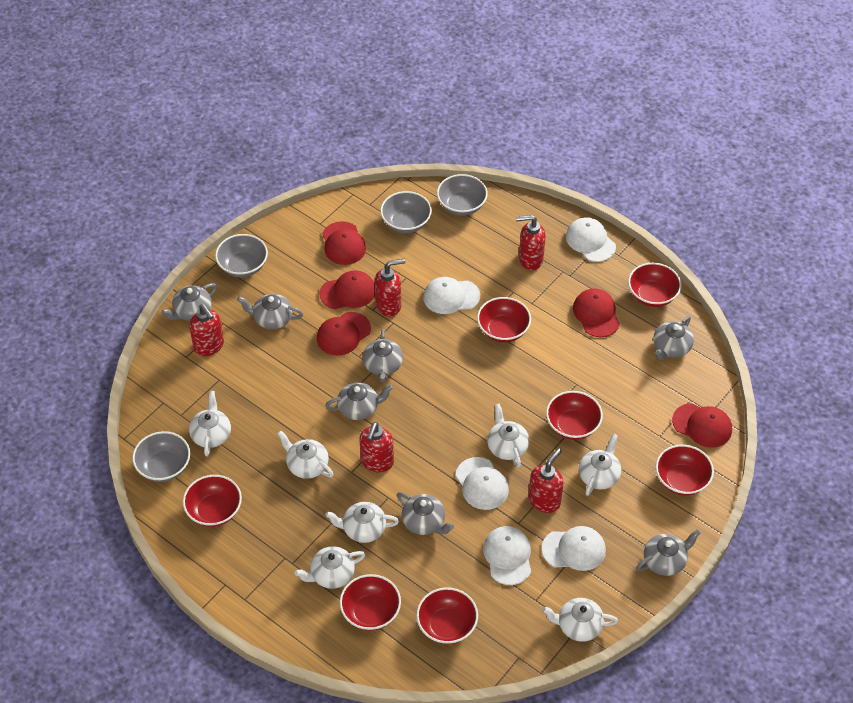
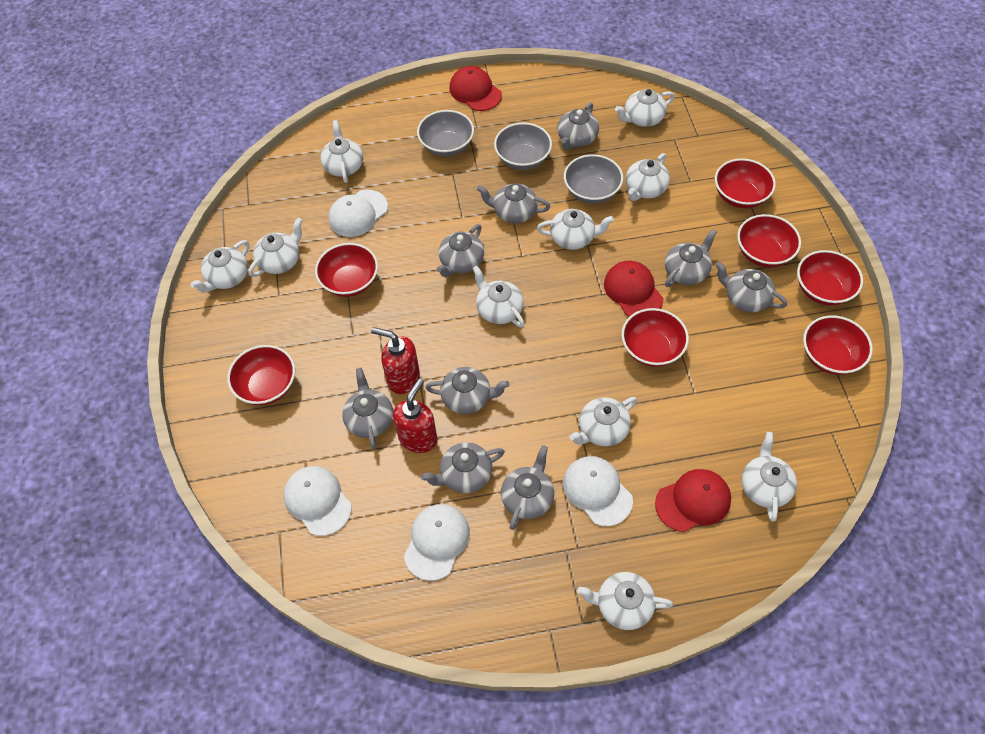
grey bowl: 4 -> 3
grey teapot: 7 -> 9
red cap: 5 -> 3
red soap dispenser: 5 -> 2
white cap: 5 -> 4
white teapot: 7 -> 10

_Requirement_: Having found the line with "grey teapot: 7 -> 9", transcribe it and each line after it to the end of the entries, with no other lines.

_Answer area_:
grey teapot: 7 -> 9
red cap: 5 -> 3
red soap dispenser: 5 -> 2
white cap: 5 -> 4
white teapot: 7 -> 10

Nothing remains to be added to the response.